» **DESCRIPTION OF THE TASK**
One range is to be output from the listing below, exactly as written: the line with "The camera went 15 degrees left" to the line with "The grey button", both kept.

** Opening THE DATA block **

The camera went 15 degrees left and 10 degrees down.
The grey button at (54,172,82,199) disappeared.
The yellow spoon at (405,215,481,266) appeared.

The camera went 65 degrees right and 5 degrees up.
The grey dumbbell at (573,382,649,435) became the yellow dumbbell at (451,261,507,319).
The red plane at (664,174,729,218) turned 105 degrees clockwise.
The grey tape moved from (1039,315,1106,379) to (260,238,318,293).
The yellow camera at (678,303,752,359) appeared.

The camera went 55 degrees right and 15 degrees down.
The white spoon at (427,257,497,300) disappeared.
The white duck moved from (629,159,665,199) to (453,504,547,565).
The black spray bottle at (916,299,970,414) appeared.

** Closing THE DATA block **
** Opening THE DATA block **

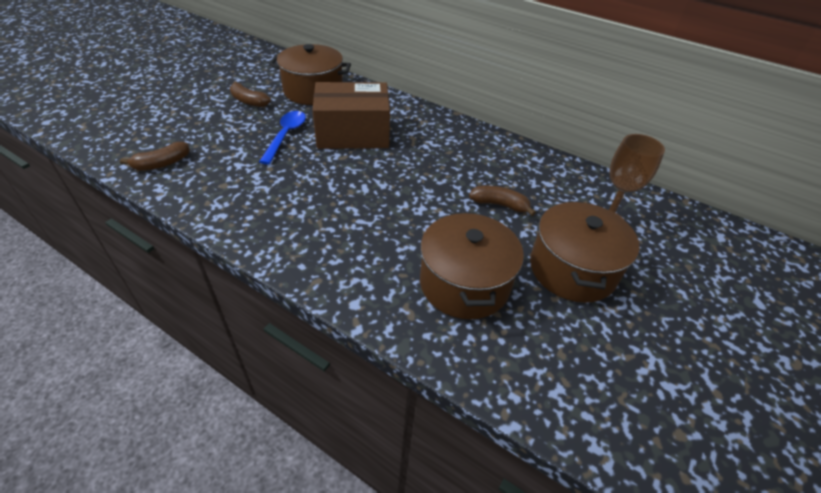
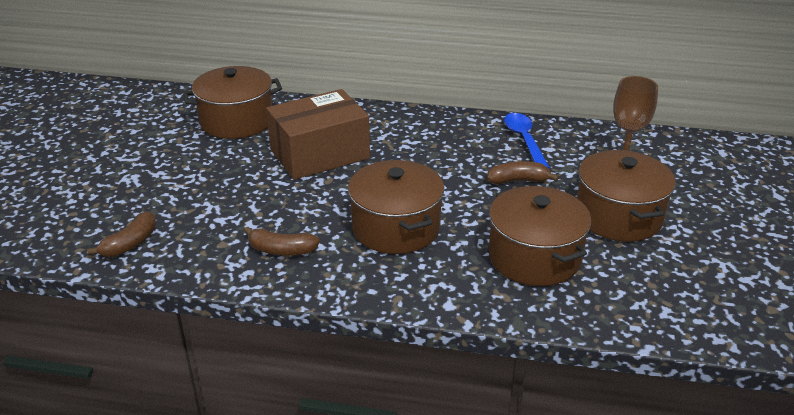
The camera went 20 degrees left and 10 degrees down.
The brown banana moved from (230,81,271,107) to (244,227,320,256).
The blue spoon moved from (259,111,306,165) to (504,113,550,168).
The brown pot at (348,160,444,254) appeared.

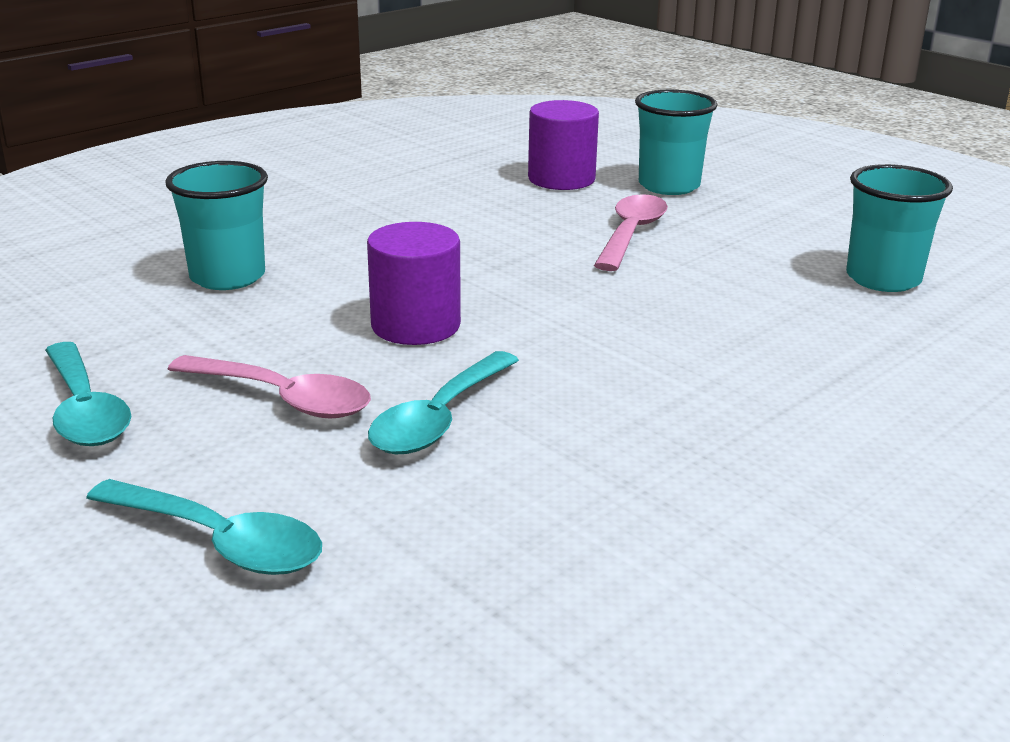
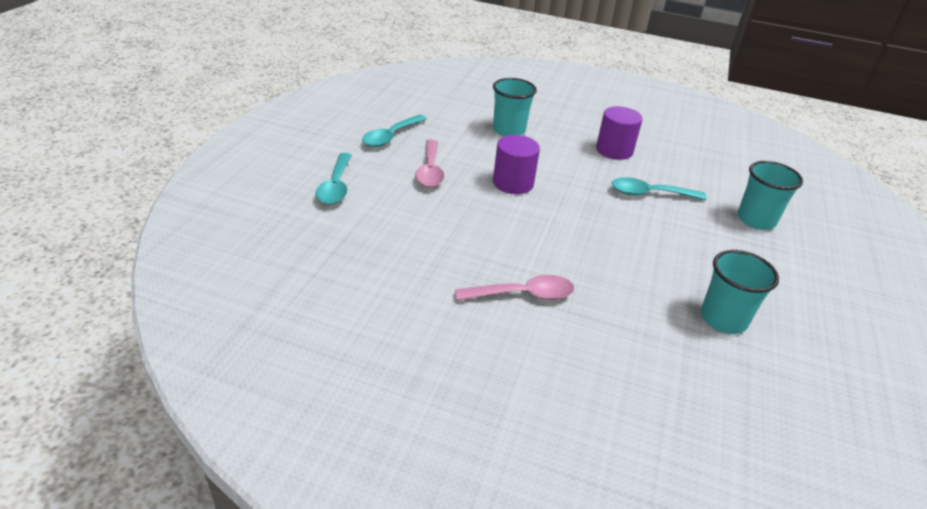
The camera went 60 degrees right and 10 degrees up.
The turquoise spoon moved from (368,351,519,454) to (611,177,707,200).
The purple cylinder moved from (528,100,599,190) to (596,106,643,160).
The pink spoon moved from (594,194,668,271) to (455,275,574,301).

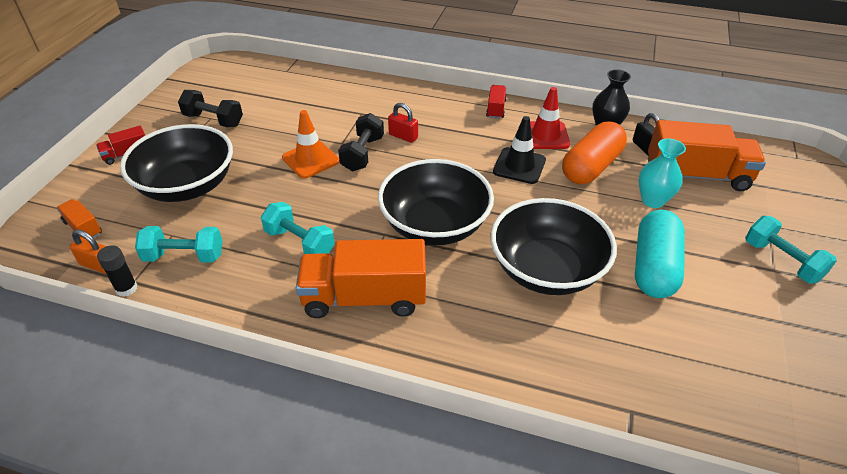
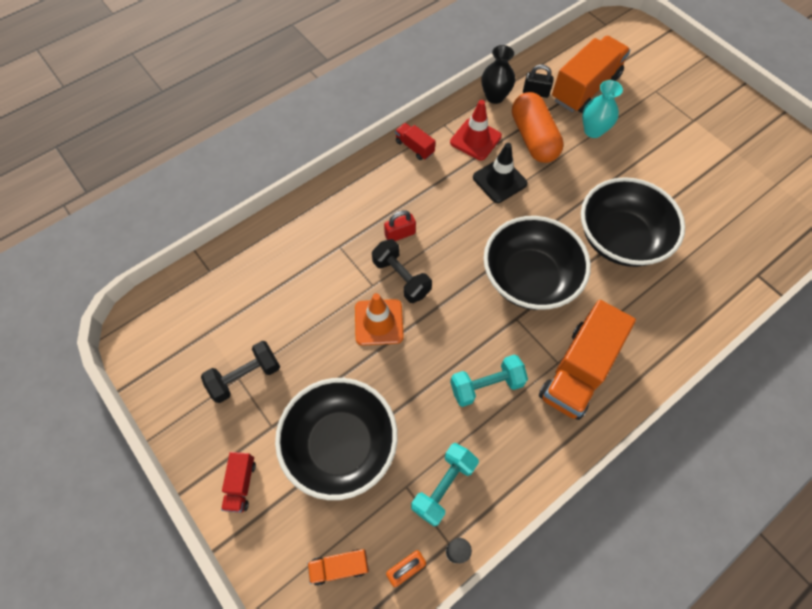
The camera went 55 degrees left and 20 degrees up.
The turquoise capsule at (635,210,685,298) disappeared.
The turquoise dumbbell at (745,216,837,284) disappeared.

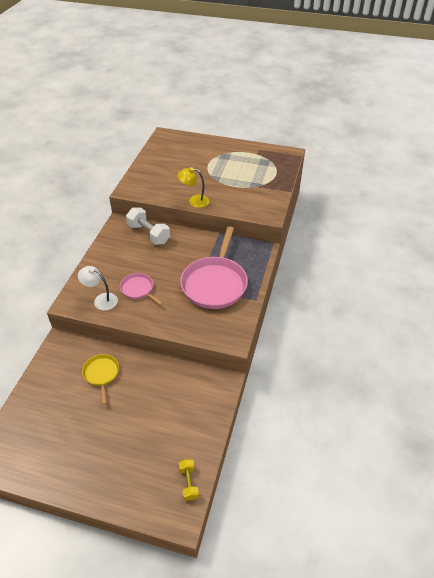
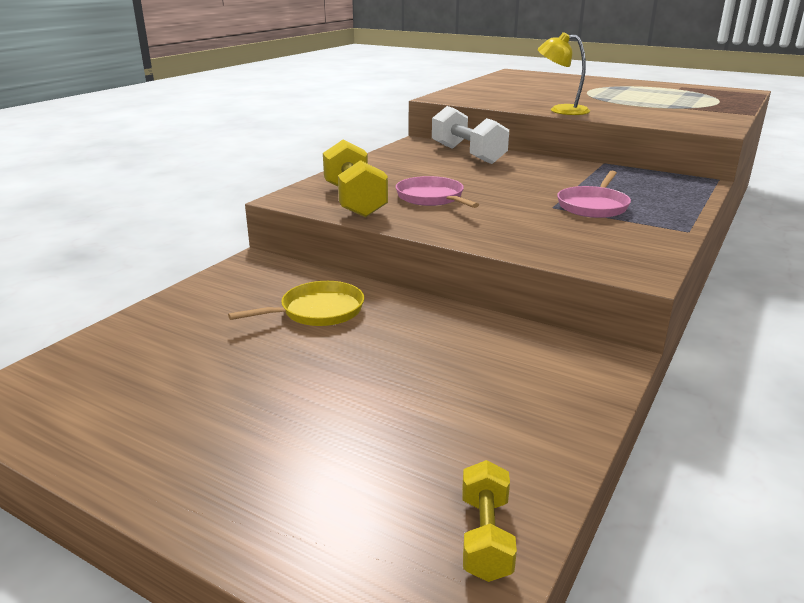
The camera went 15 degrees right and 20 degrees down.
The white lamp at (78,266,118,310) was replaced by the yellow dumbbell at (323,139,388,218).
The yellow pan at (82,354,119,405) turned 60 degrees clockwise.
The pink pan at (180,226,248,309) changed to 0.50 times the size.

** Closing THE DATA block **

» **RESULT FOR THIS TASK**
The camera went 15 degrees left and 10 degrees down.
The grey button at (54,172,82,199) disappeared.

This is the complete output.